(Given records)
---------------

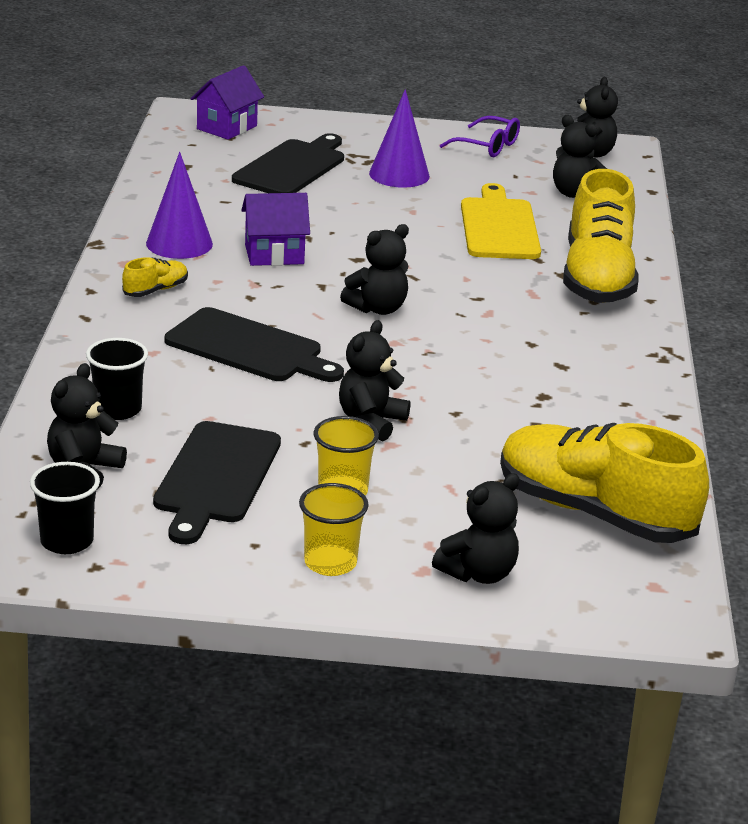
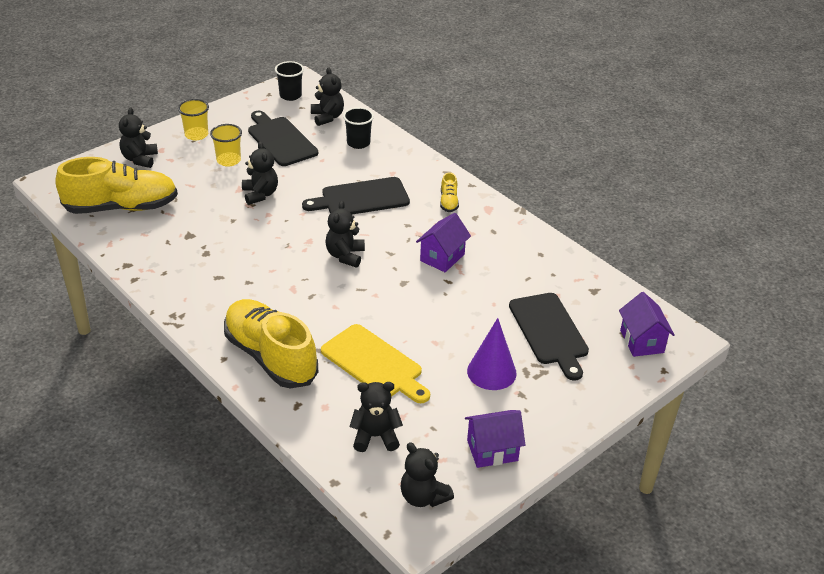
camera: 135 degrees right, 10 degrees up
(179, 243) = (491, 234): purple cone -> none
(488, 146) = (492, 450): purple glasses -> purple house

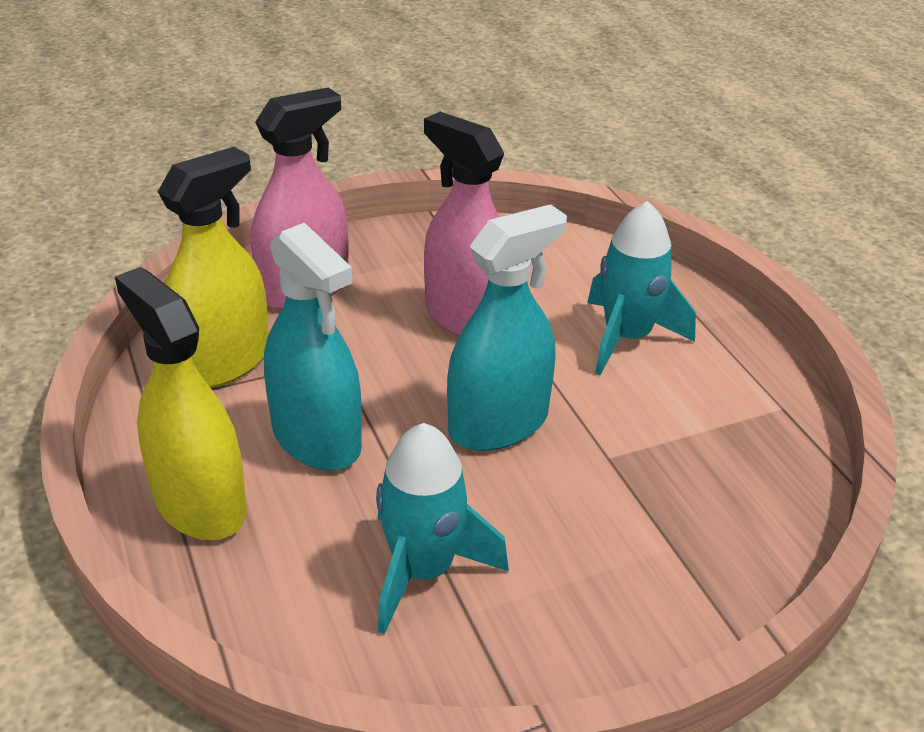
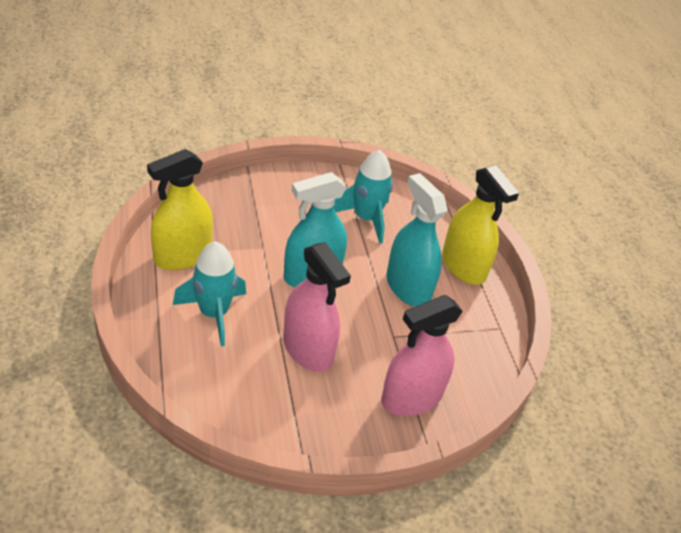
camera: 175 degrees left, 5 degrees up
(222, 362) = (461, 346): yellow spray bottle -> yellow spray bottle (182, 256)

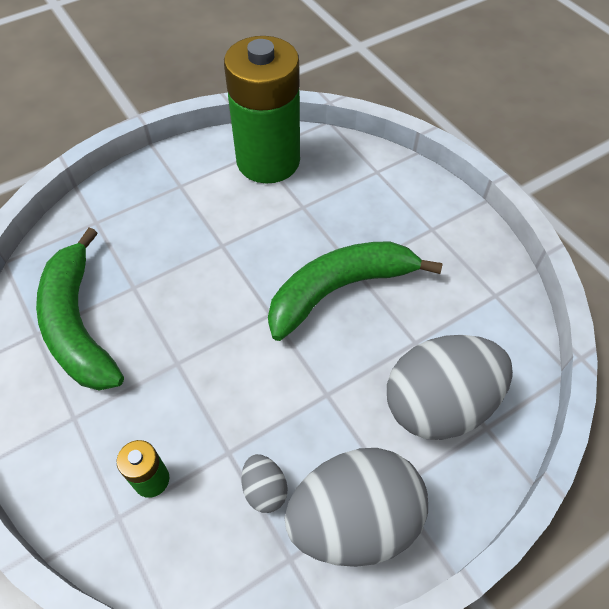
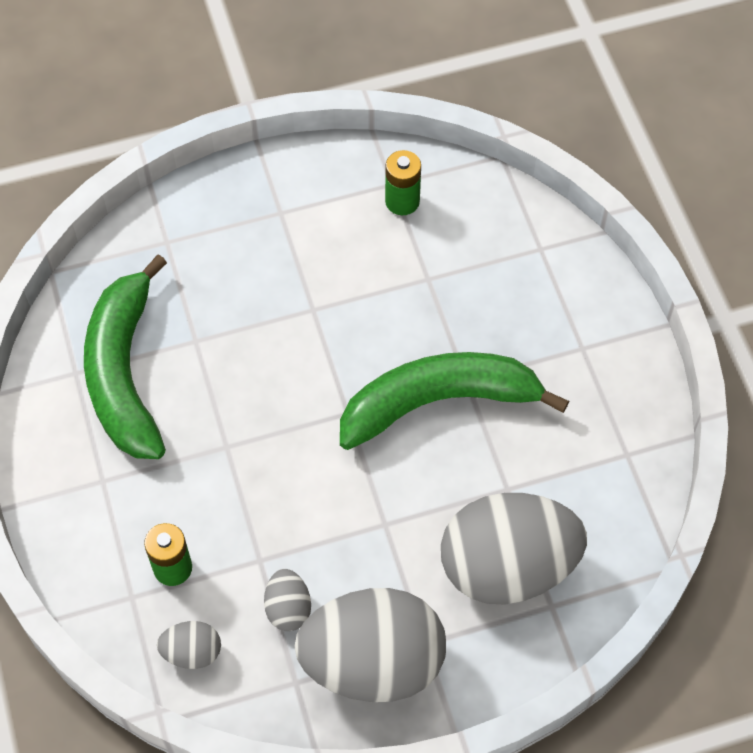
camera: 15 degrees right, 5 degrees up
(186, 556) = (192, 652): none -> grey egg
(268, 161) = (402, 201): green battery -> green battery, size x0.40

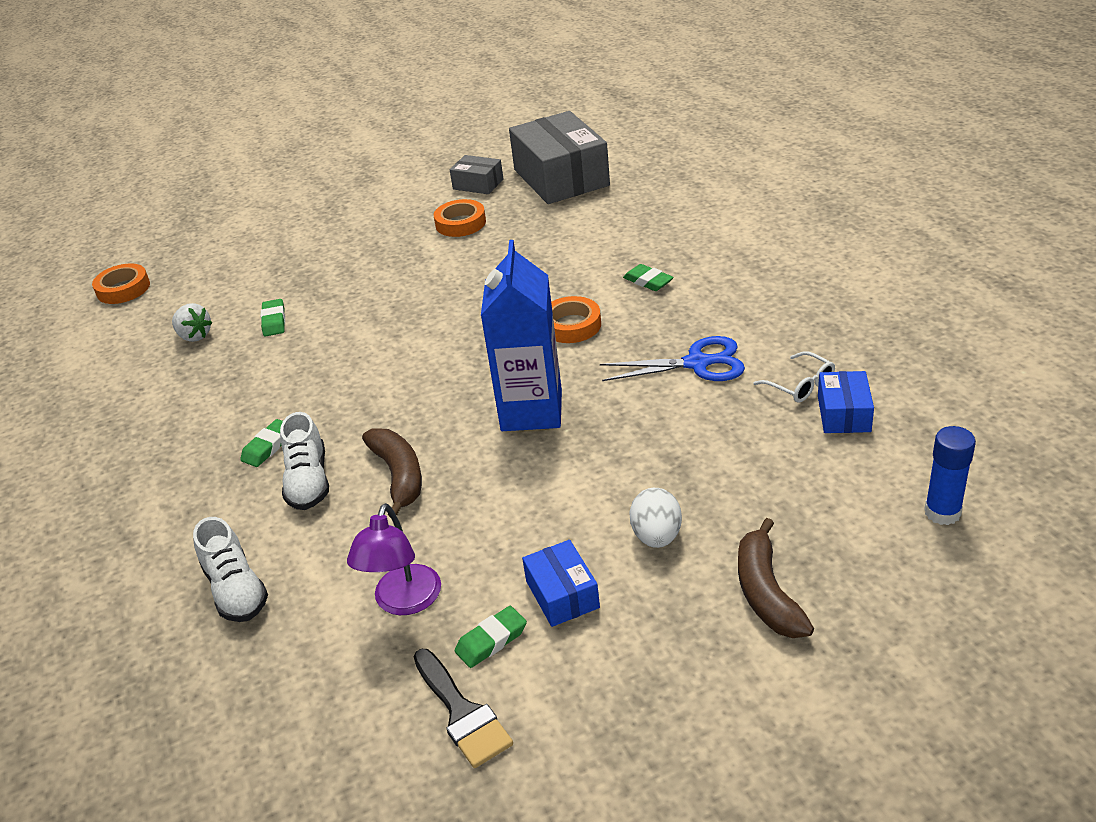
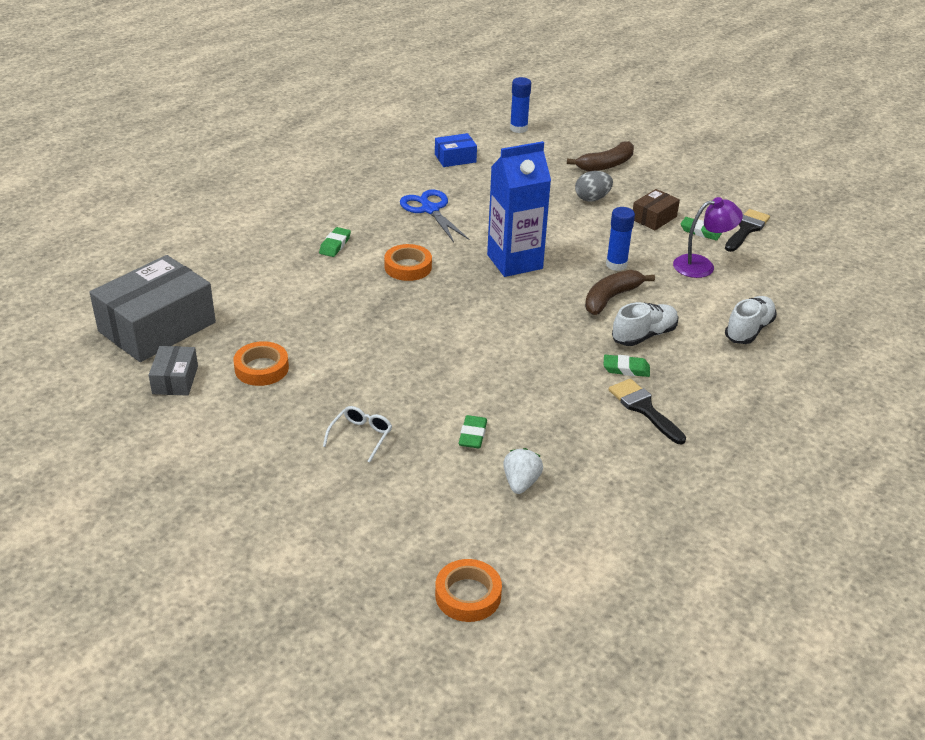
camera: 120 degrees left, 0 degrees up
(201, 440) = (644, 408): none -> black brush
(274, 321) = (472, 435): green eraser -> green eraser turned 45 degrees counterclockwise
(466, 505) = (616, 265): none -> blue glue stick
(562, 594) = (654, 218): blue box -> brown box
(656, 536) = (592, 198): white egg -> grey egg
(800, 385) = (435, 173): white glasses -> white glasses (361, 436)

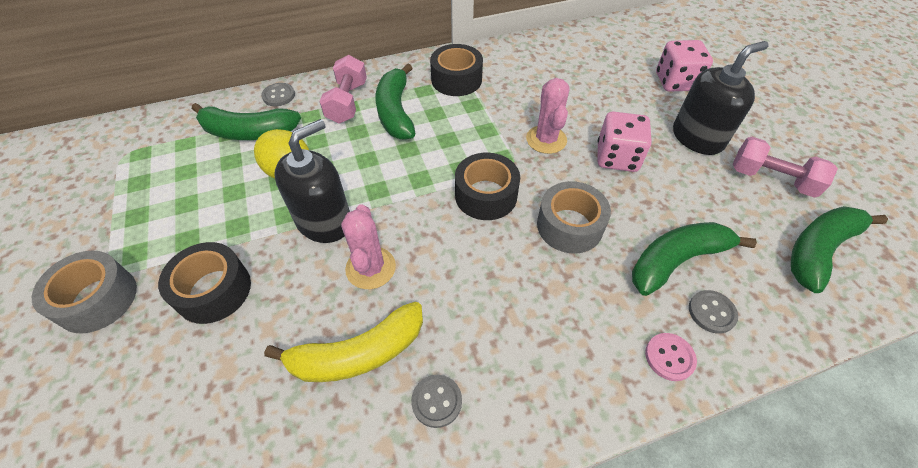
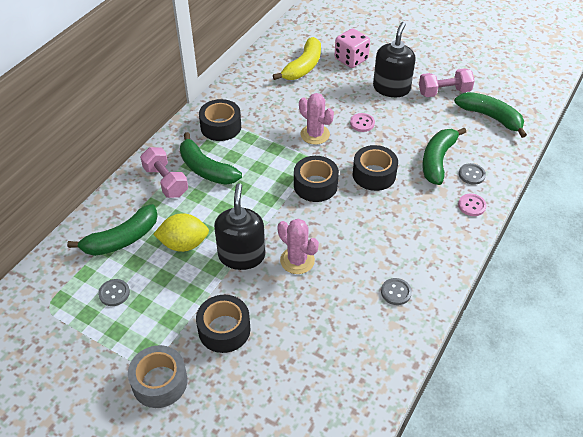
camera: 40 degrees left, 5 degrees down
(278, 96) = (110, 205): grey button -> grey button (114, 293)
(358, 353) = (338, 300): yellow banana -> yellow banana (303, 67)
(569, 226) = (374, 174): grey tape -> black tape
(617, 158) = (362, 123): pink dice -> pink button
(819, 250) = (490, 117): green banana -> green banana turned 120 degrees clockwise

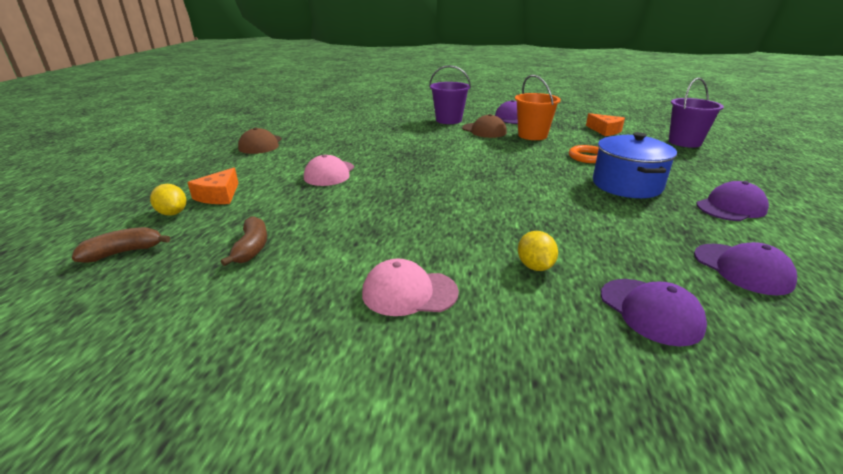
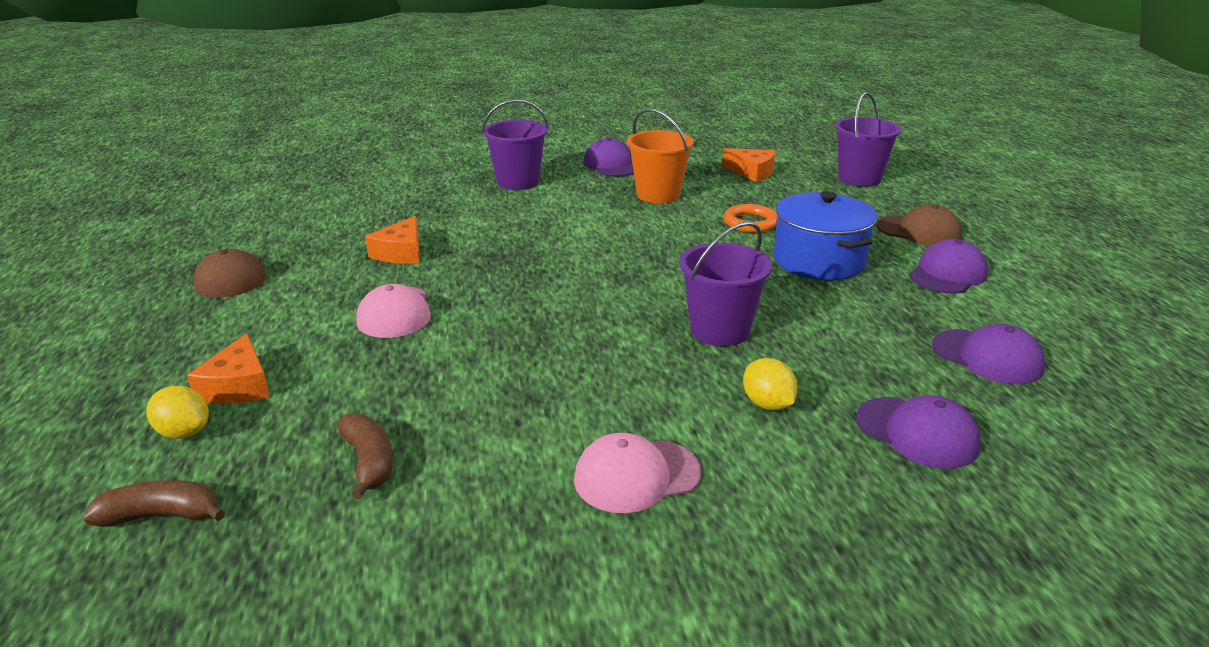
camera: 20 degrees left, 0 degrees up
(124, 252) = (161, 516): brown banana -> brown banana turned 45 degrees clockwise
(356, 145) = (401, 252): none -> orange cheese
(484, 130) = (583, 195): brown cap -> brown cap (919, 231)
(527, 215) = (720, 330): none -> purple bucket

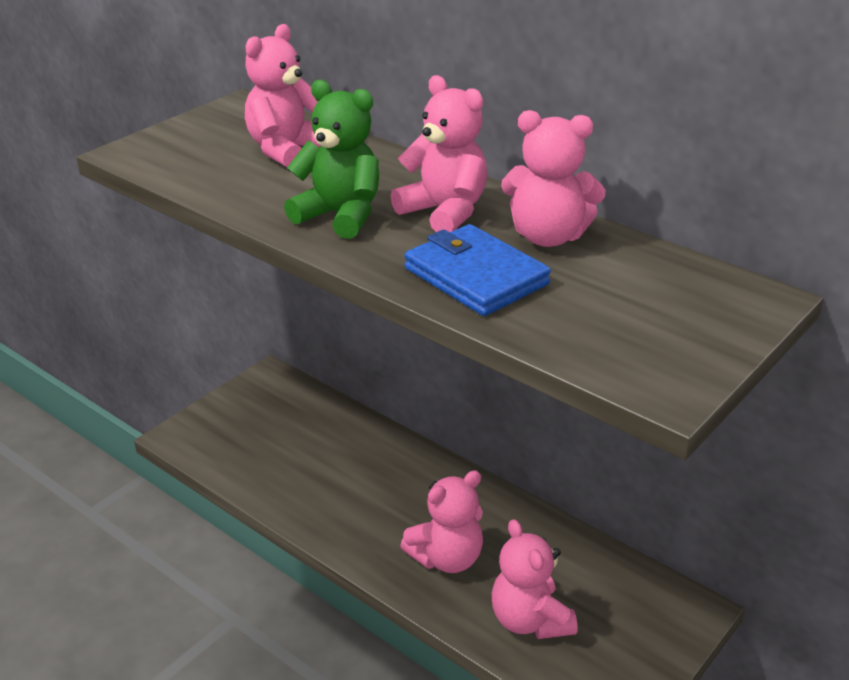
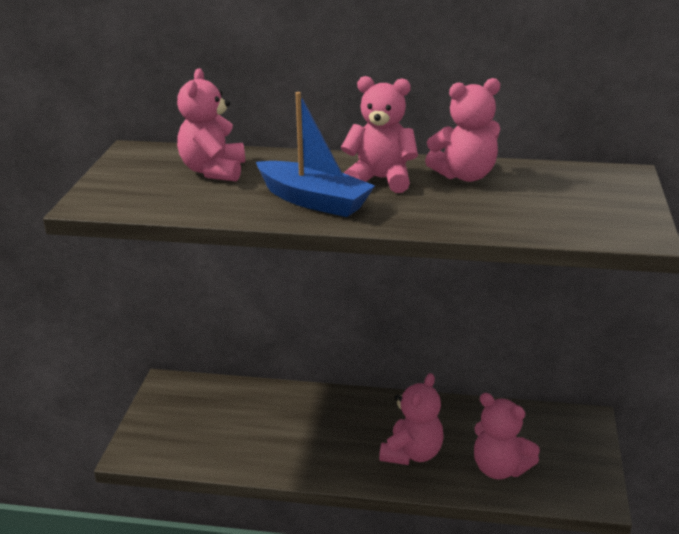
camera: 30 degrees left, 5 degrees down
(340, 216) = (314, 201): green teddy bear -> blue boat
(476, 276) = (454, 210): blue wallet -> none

---------------

(The problem)
Copy the lines above exactly, starting at the one with "(186, 556) = (192, 652): none -> grey egg" and ending at the one with "(656, 536) = (592, 198): white", both included. Leave out any pictures and add nothing else.

(Task result)
(186, 556) = (192, 652): none -> grey egg
(268, 161) = (402, 201): green battery -> green battery, size x0.40

camera: 120 degrees left, 0 degrees up
(201, 440) = (644, 408): none -> black brush
(274, 321) = (472, 435): green eraser -> green eraser turned 45 degrees counterclockwise
(466, 505) = (616, 265): none -> blue glue stick
(562, 594) = (654, 218): blue box -> brown box
(656, 536) = (592, 198): white egg -> grey egg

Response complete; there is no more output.